▶ [RECORDS SUPPLIED]
<<<<

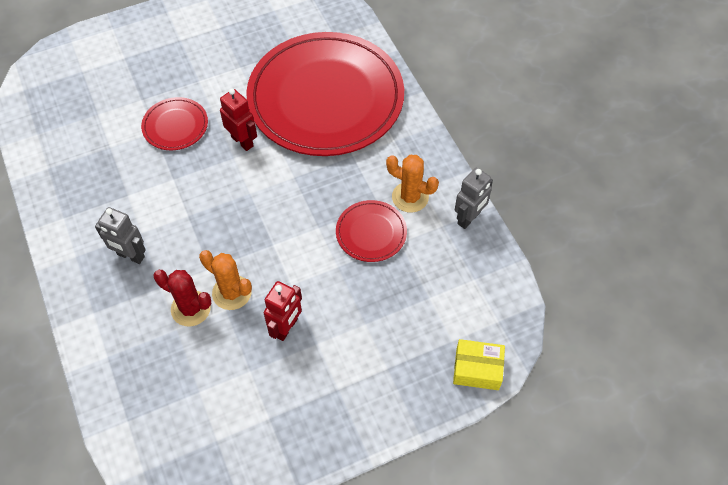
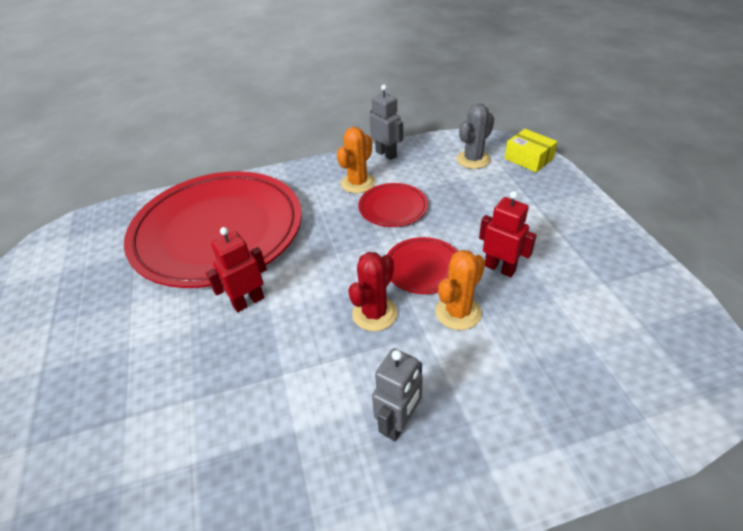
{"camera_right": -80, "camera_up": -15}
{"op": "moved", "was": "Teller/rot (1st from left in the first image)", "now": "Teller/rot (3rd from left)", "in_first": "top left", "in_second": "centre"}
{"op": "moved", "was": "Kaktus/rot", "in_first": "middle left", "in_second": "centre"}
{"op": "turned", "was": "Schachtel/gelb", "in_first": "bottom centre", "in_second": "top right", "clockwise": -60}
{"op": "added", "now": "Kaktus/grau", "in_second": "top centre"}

>>>>
<<<<

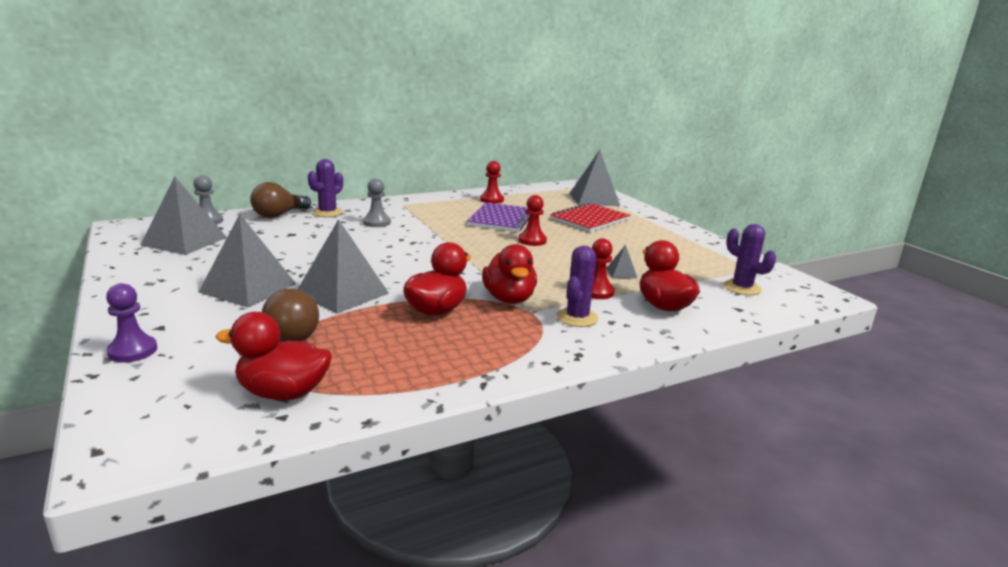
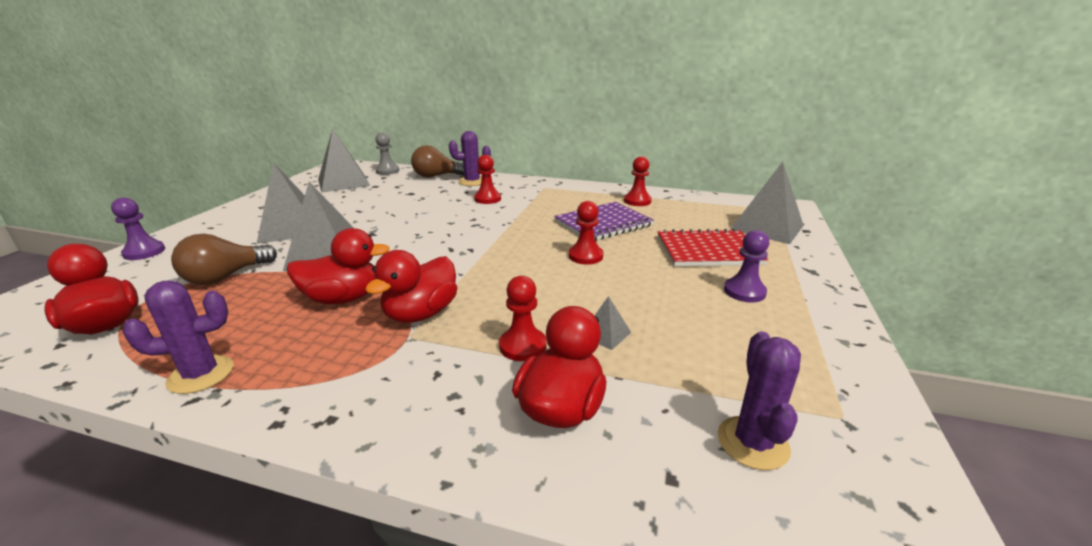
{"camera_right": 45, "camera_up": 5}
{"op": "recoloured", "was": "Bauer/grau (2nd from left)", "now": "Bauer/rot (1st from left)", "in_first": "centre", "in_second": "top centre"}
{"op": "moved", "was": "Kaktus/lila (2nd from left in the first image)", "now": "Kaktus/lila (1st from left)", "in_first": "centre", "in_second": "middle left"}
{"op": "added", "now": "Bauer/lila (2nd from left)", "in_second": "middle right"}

>>>>
<<<<

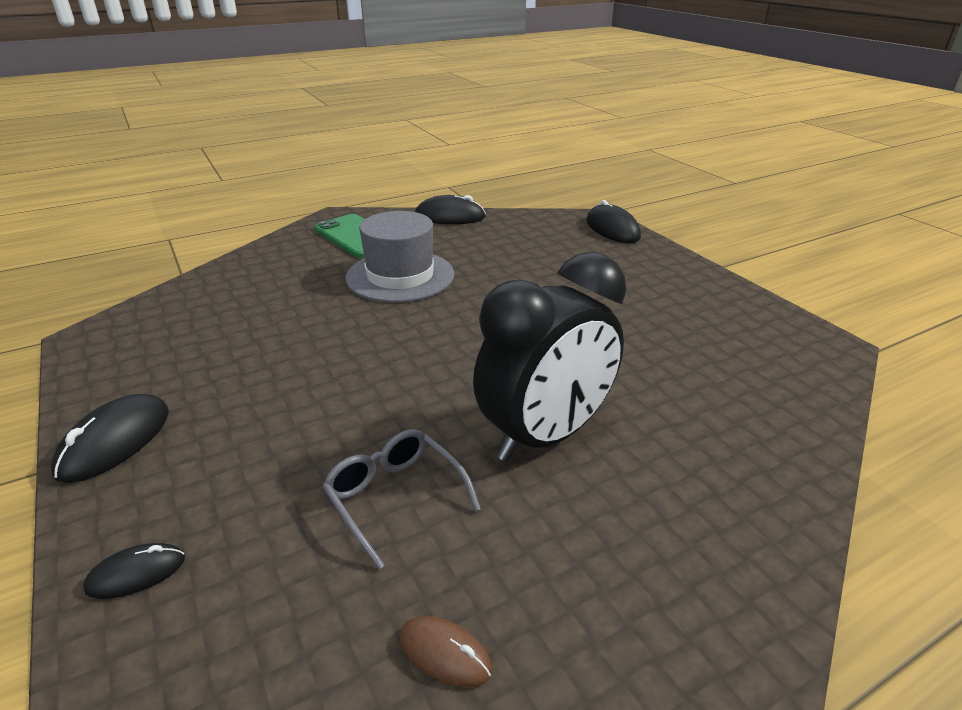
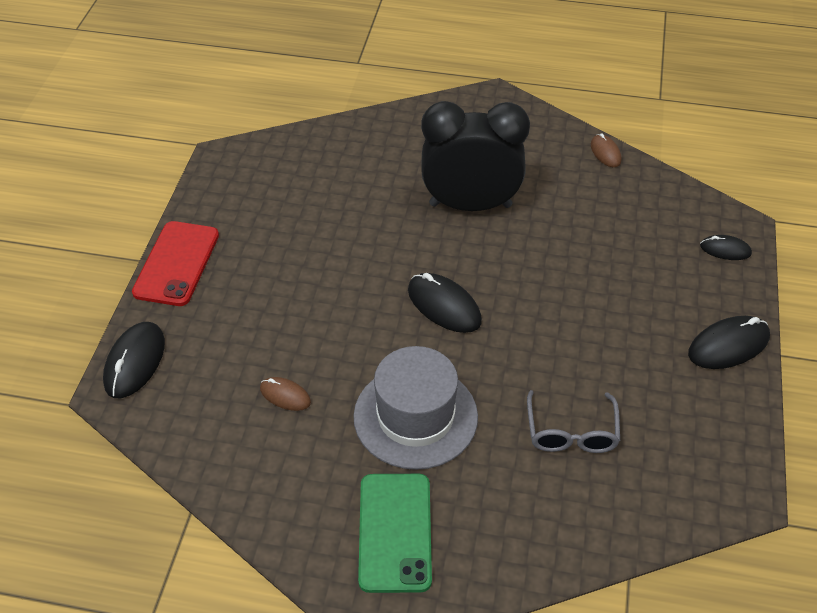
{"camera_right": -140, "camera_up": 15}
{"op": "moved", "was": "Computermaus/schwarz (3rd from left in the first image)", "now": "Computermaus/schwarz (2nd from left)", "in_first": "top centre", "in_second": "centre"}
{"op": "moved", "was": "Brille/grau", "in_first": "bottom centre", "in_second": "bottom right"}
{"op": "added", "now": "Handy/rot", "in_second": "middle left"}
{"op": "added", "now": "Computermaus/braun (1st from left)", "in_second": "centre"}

>>>>

Identify all lines in the records above with the word "Bauer".

▶ [ANSWER SPACE]
{"op": "recoloured", "was": "Bauer/grau (2nd from left)", "now": "Bauer/rot (1st from left)", "in_first": "centre", "in_second": "top centre"}
{"op": "added", "now": "Bauer/lila (2nd from left)", "in_second": "middle right"}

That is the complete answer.